--- Exercise ---
Below are the records; pull every line that includes "black".

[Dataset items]
......

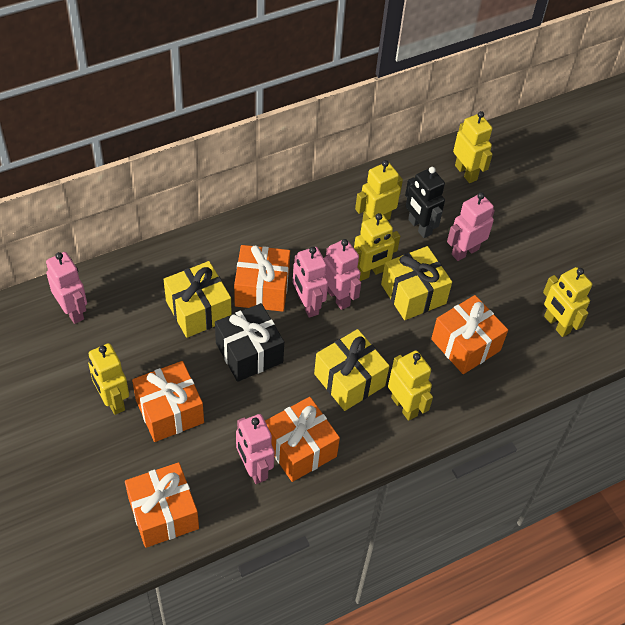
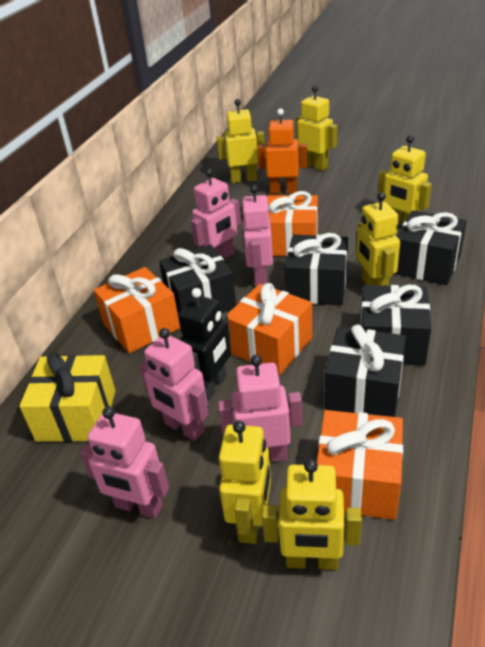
black gift: 1 -> 5
orange gift: 5 -> 4
orange robot: 0 -> 1
yellow gift: 3 -> 1

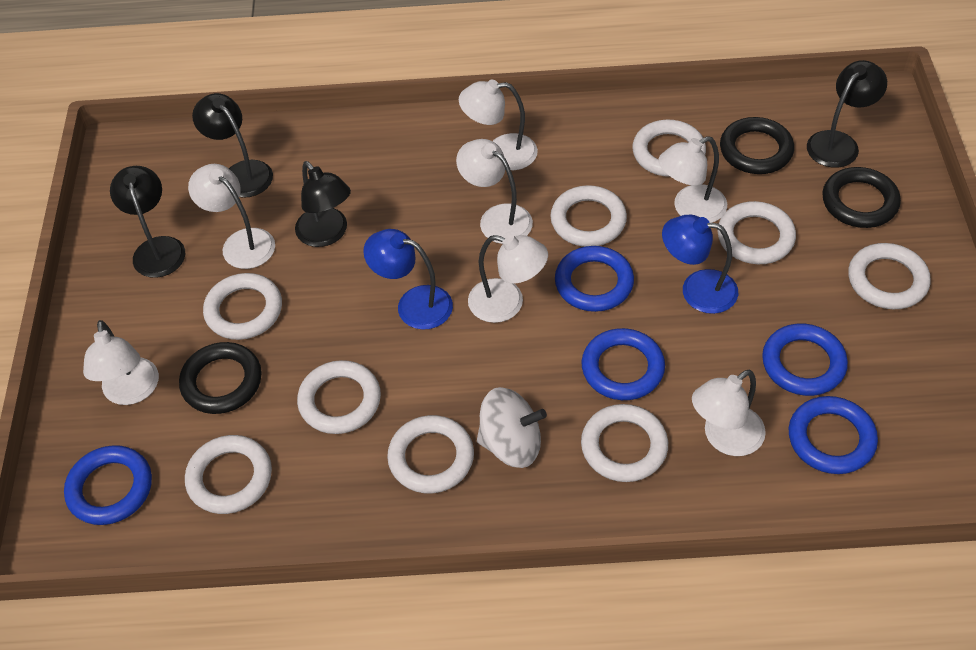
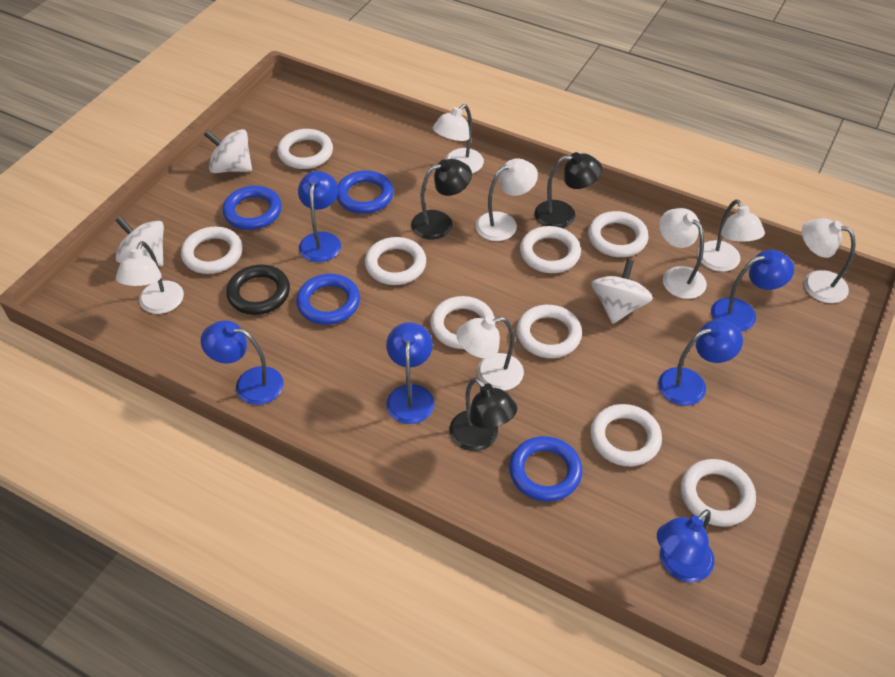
black lamp: 4 -> 3
black ring: 3 -> 1
blue lamp: 2 -> 6
blue ring: 5 -> 4
white spinning top: 1 -> 3

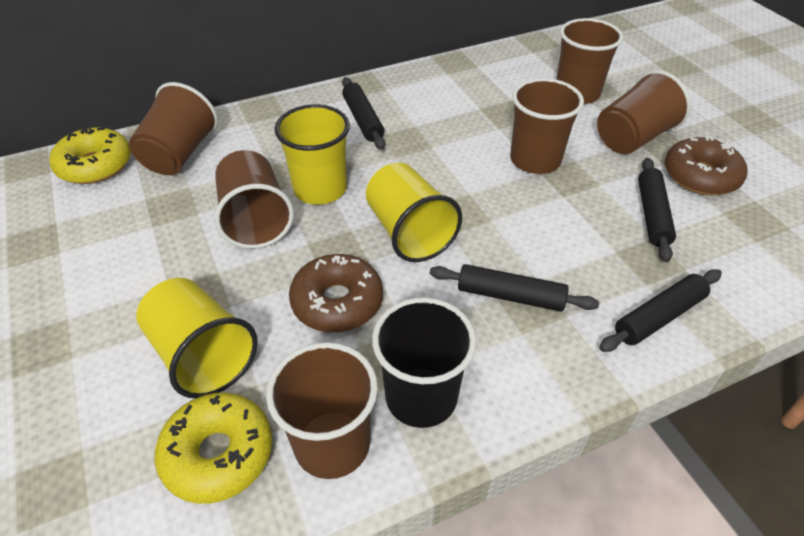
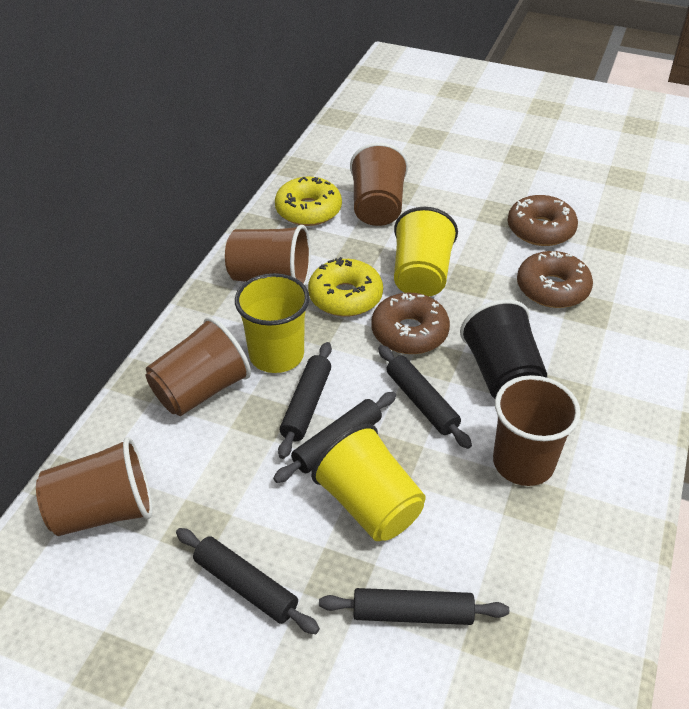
black rolling pin: 4 -> 5
brown cup: 6 -> 5
brown donut: 2 -> 3

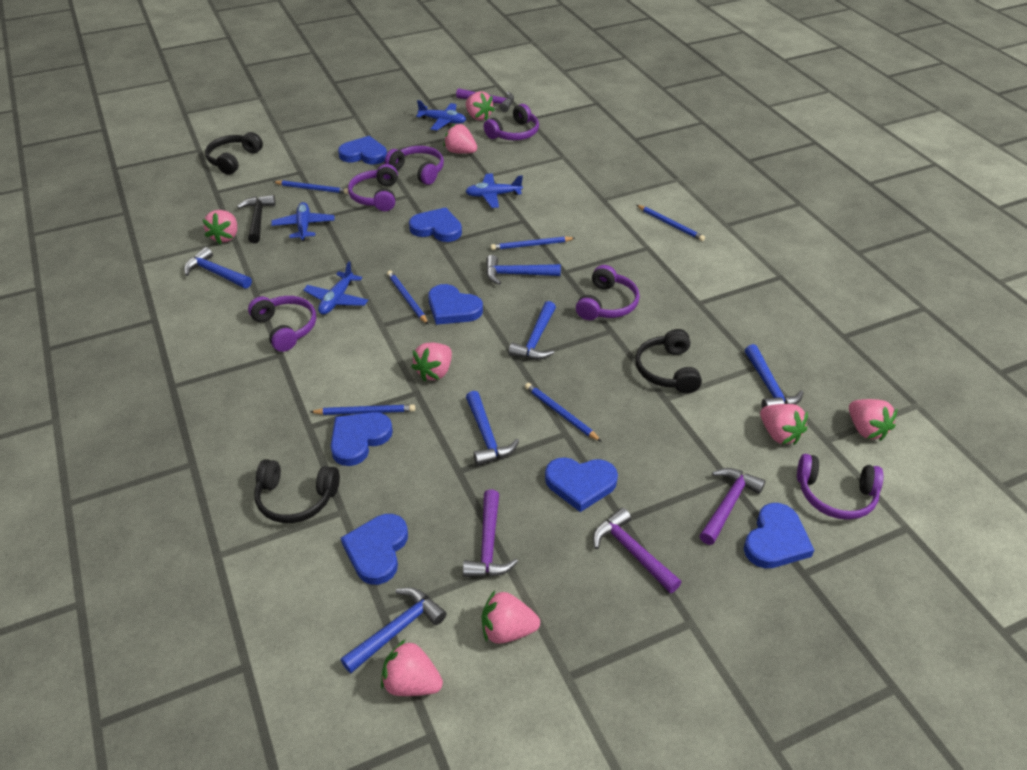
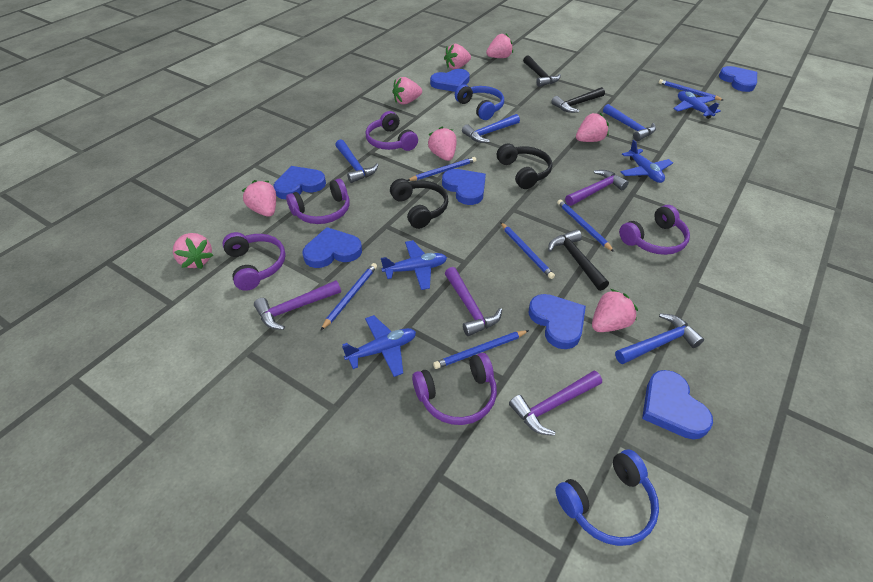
black hammer: 1 -> 3
black headphones: 3 -> 2
blue hammer: 6 -> 4
blue headphones: 0 -> 2
purple headphones: 6 -> 5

......

--- Exercise response ---
black gift: 1 -> 5
black lamp: 4 -> 3
black ring: 3 -> 1
black rolling pin: 4 -> 5
black hammer: 1 -> 3
black headphones: 3 -> 2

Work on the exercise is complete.